● Task to carry out: Task for the records below: repeat the line containing "IC1 pin TEST: none -> DGND" and every line after it, exactly and with nothing else, but leave out the pictures.

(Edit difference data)
»»

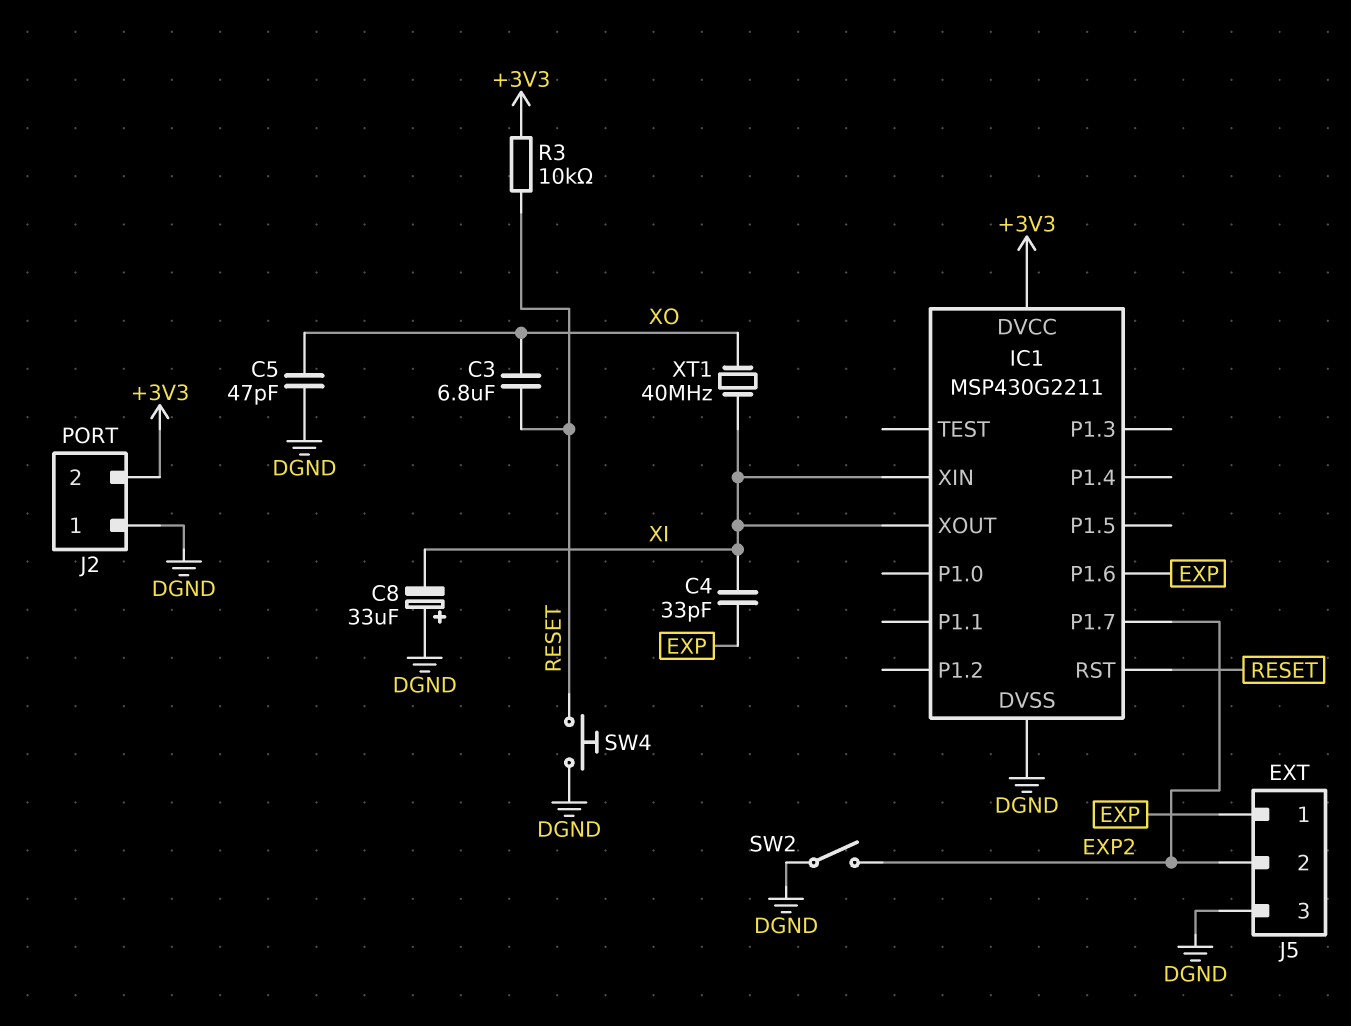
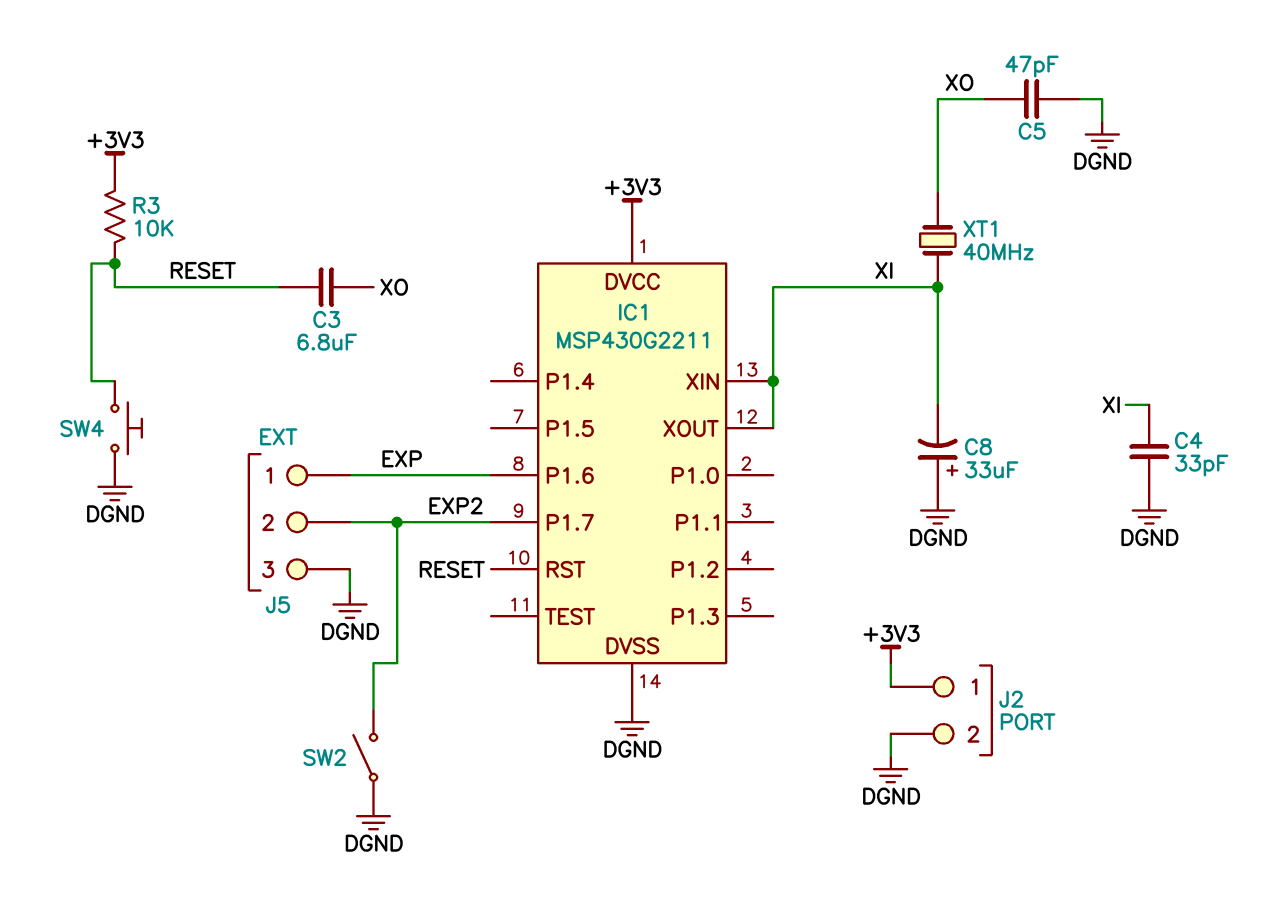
C4: 33pF (EXP, XI) -> 33pF (DGND, XI)
J2 pin 1: DGND -> +3V3
J2 pin 2: +3V3 -> DGND

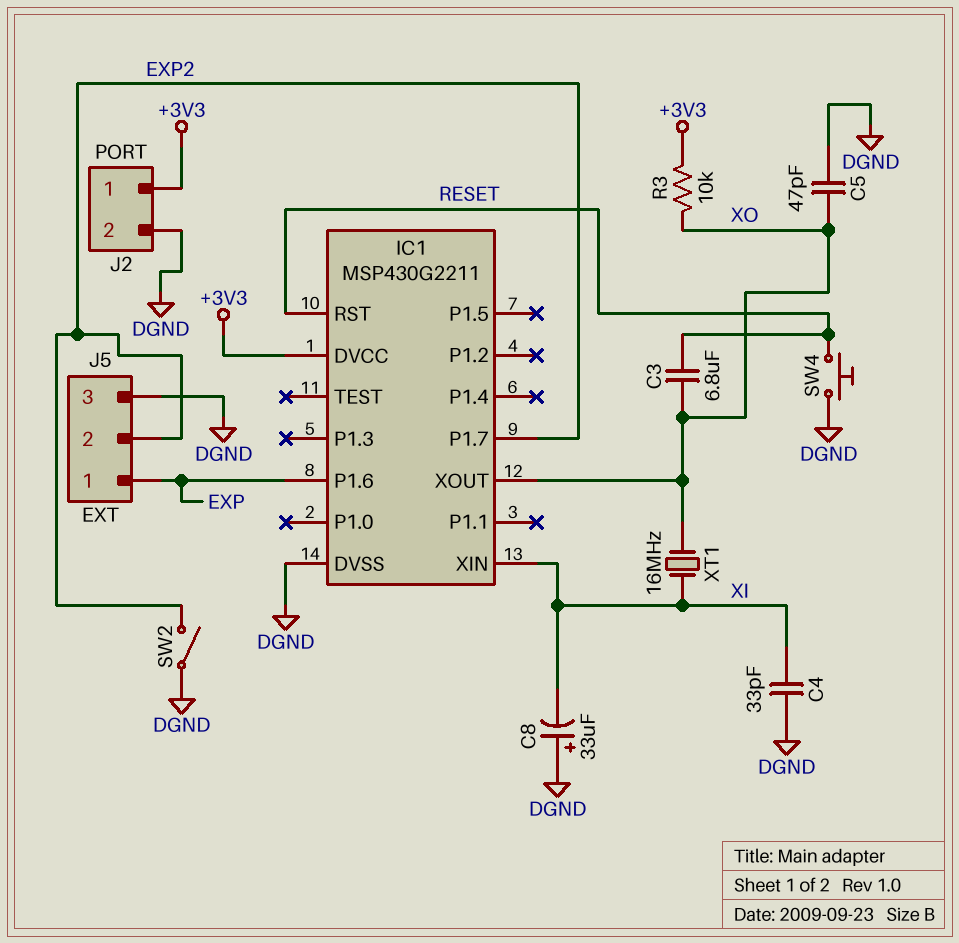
IC1 pin XOUT: XI -> XO
R3: 10k (+3V3, RESET) -> 10k (+3V3, XO)
XT1: 40MHz (XI, XO) -> 16MHz (XI, XO)

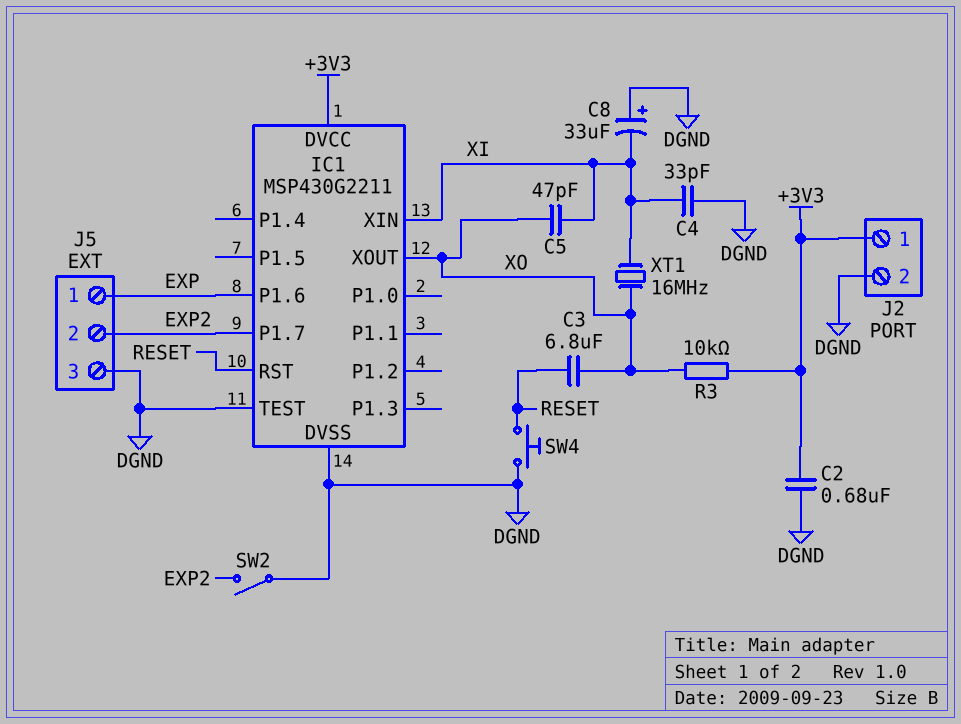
C2: none -> 680nF (+3V3, DGND)
C5: 47pF (DGND, XO) -> 47pF (XI, XO)
IC1 pin TEST: none -> DGND

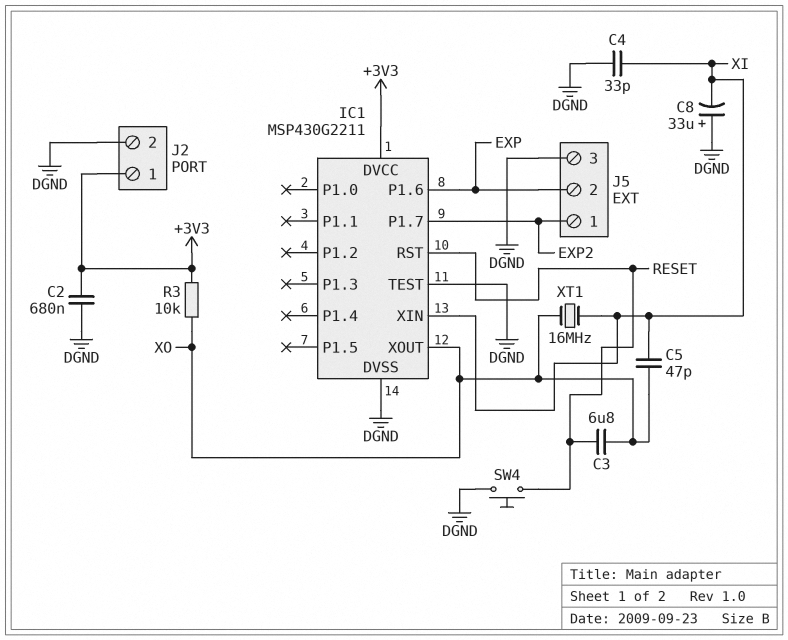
J5 pin 1: EXP -> EXP2
J5 pin 2: EXP2 -> EXP
SW2: switch (DGND, EXP2) -> none

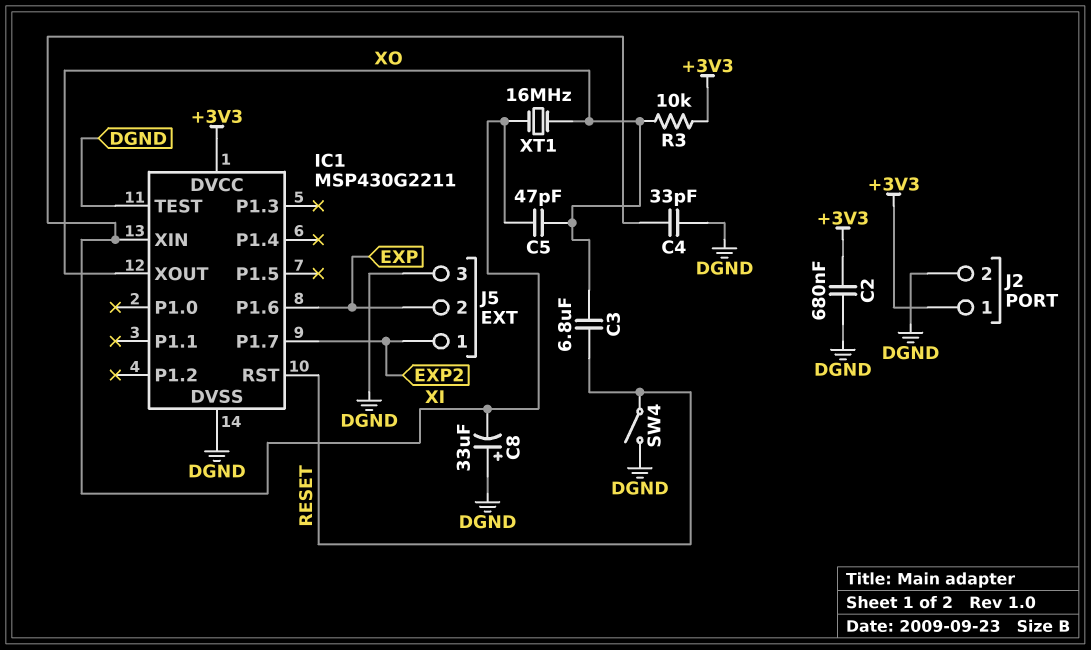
SW4: button (DGND, RESET) -> switch (DGND, RESET)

««

● Task answer:
IC1 pin TEST: none -> DGND

J5 pin 1: EXP -> EXP2
J5 pin 2: EXP2 -> EXP
SW2: switch (DGND, EXP2) -> none

SW4: button (DGND, RESET) -> switch (DGND, RESET)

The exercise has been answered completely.